((

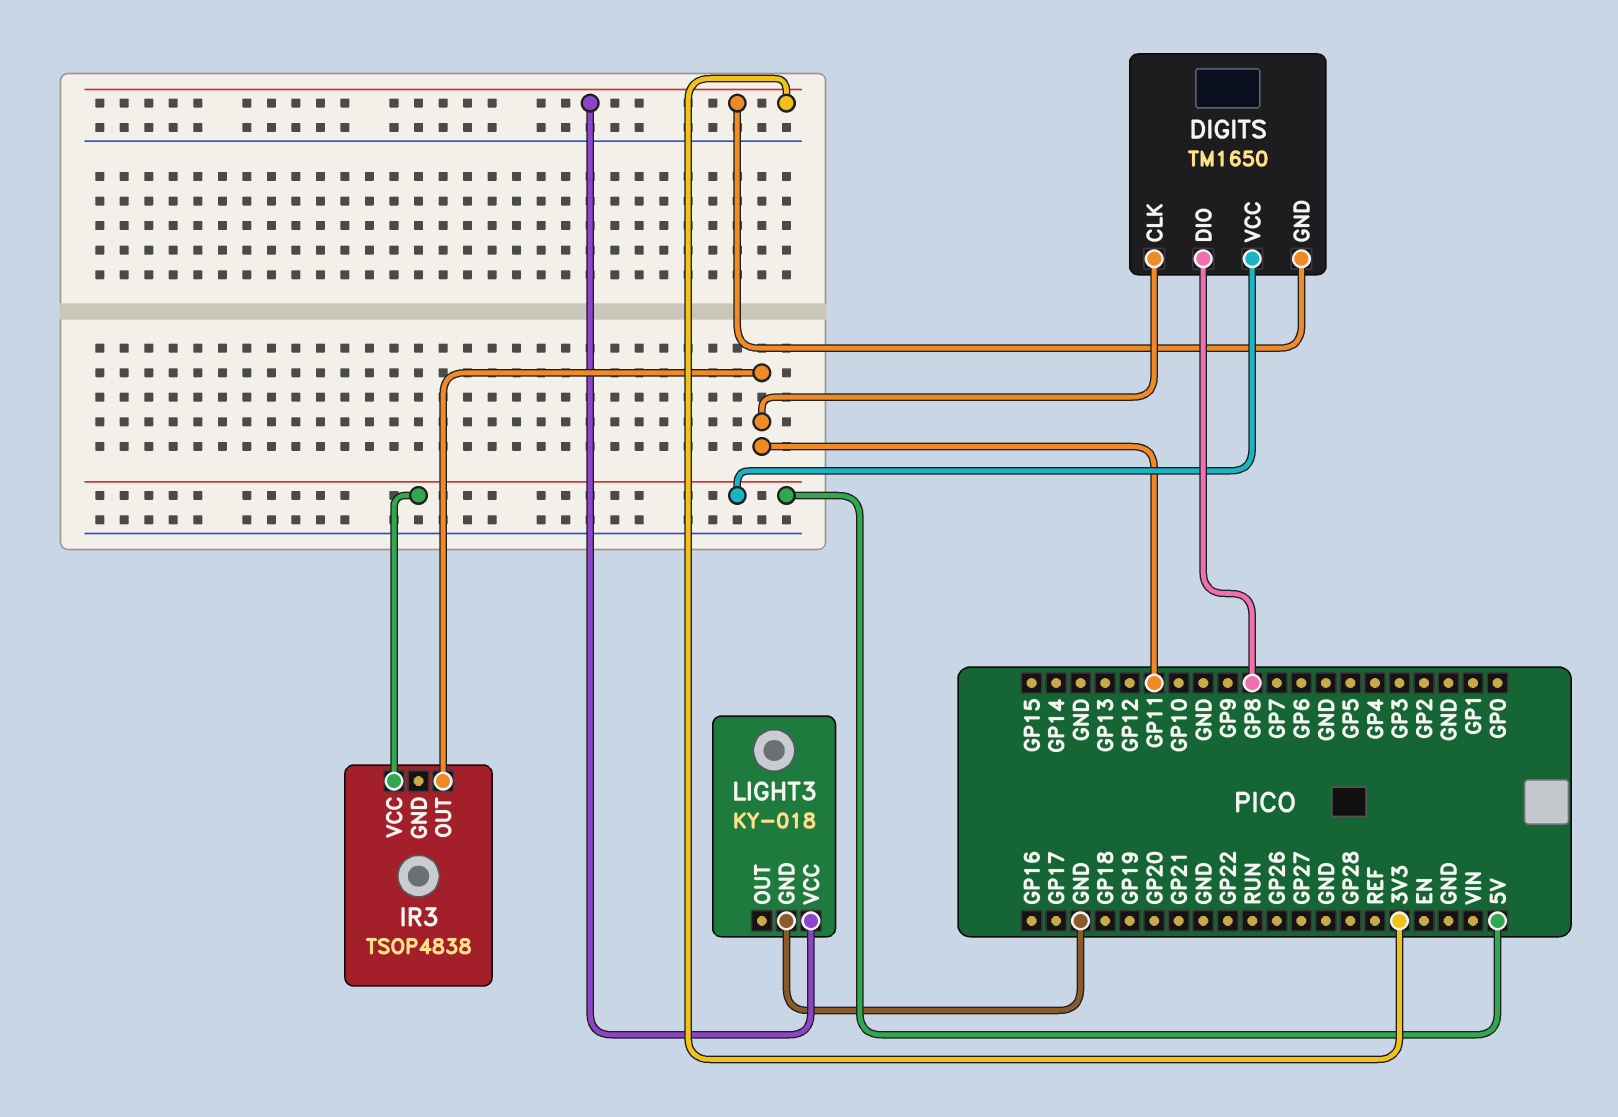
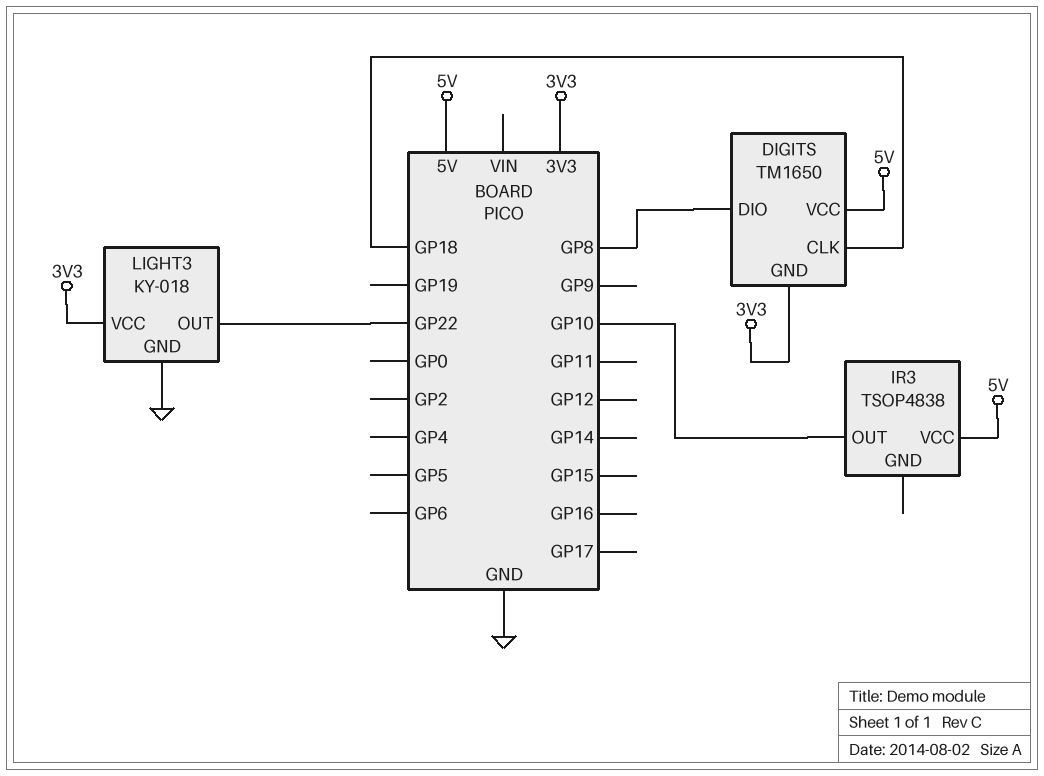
DIGITS pin CLK: GP11 -> GP18
IR3 pin OUT: GP11 -> GP10
LIGHT3 pin OUT: none -> GP22

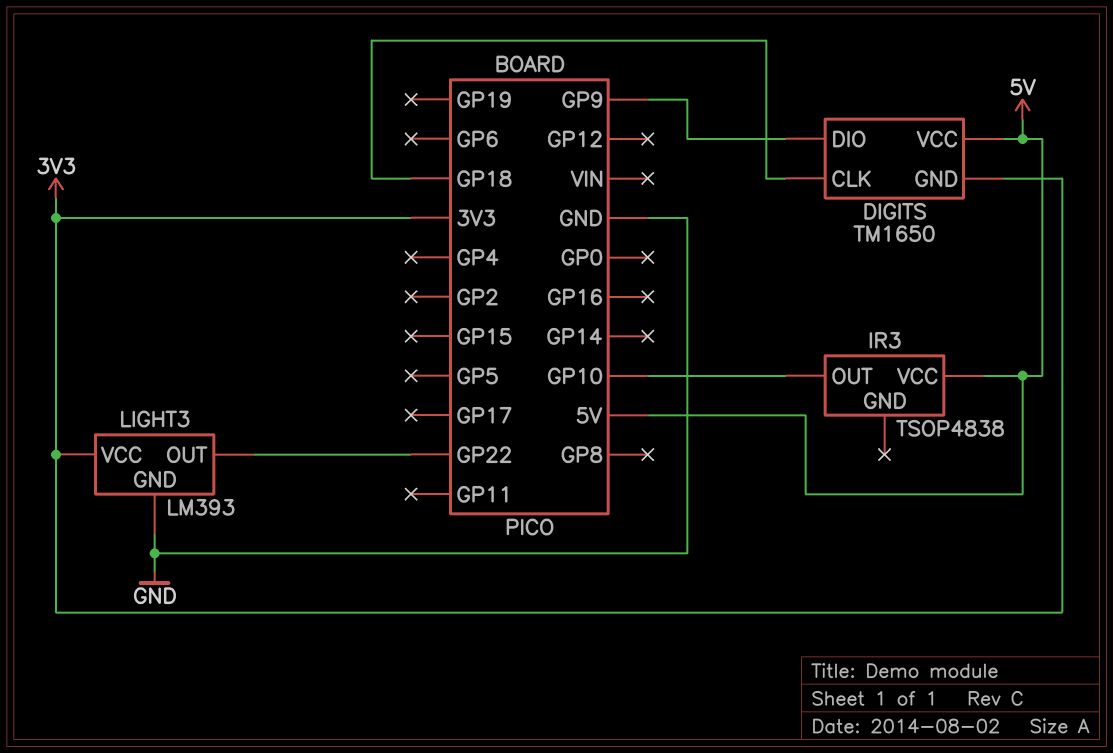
DIGITS pin DIO: GP8 -> GP9
LIGHT3: KY-018 -> LM393

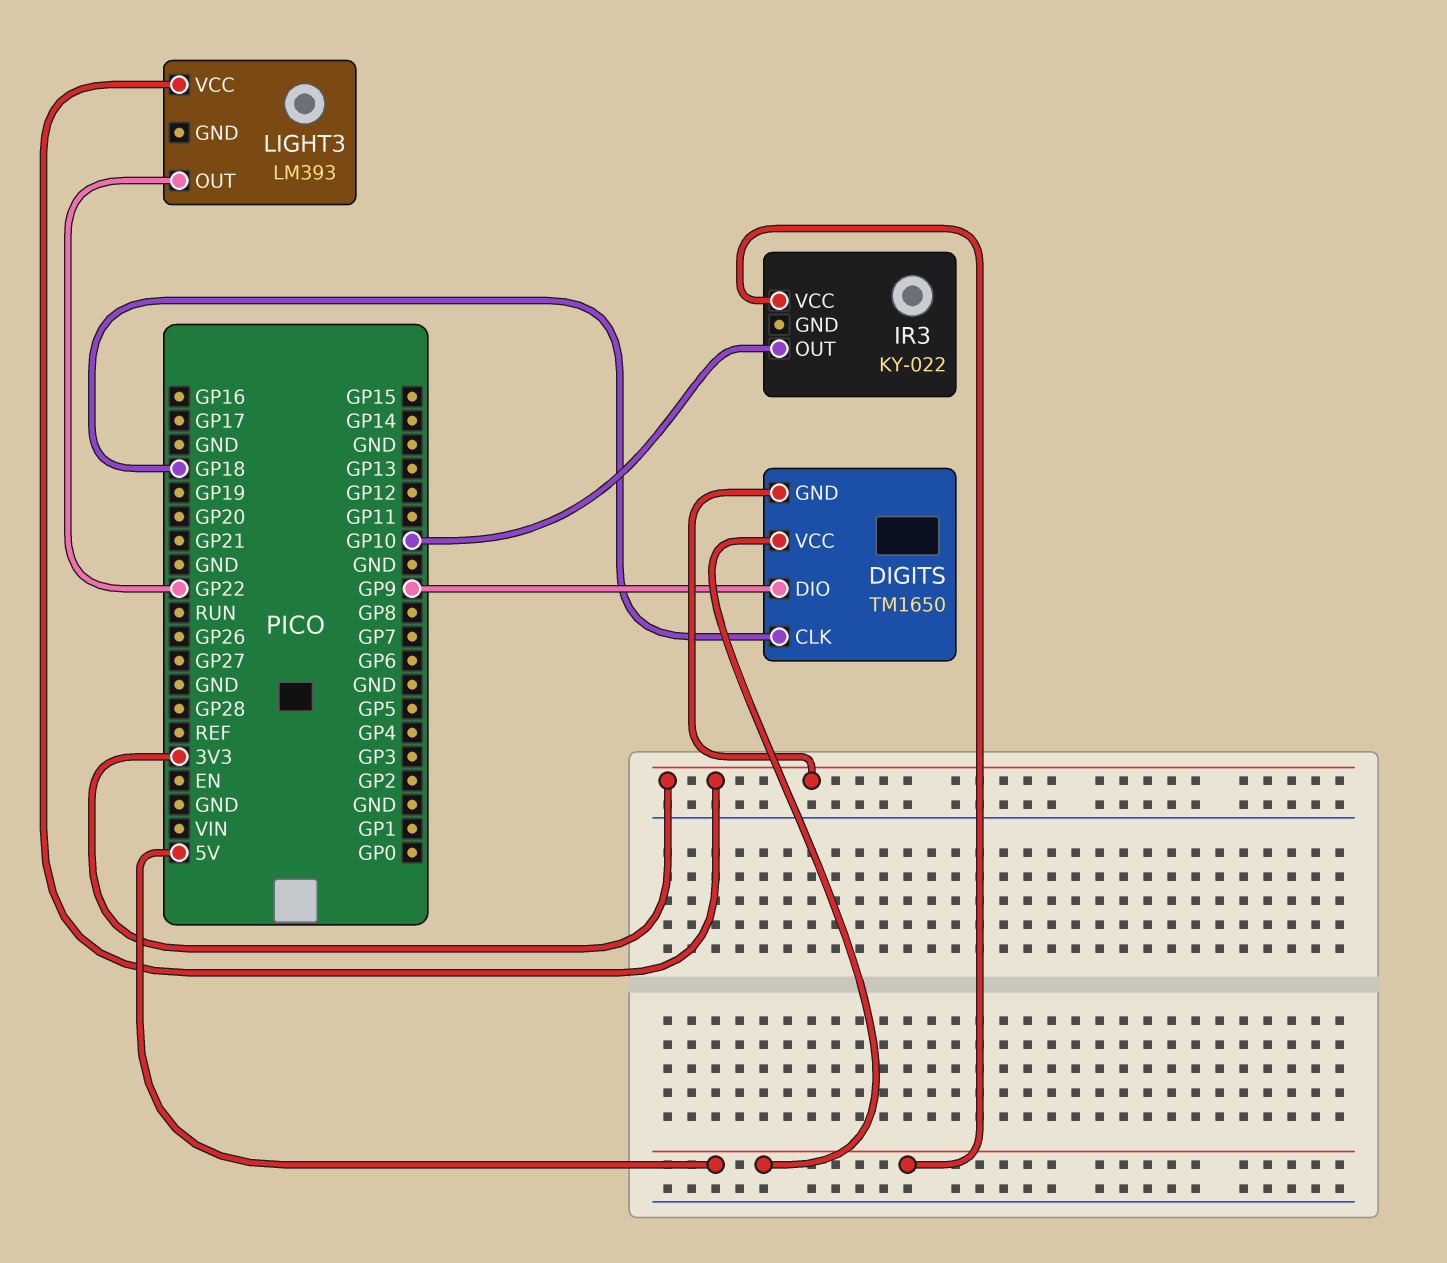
IR3: TSOP4838 -> KY-022
LIGHT3 pin GND: GND -> none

))

Return the full listing above exactly as written, and omit the pictures.

Response to the exercise:
DIGITS pin CLK: GP11 -> GP18
IR3 pin OUT: GP11 -> GP10
LIGHT3 pin OUT: none -> GP22

DIGITS pin DIO: GP8 -> GP9
LIGHT3: KY-018 -> LM393

IR3: TSOP4838 -> KY-022
LIGHT3 pin GND: GND -> none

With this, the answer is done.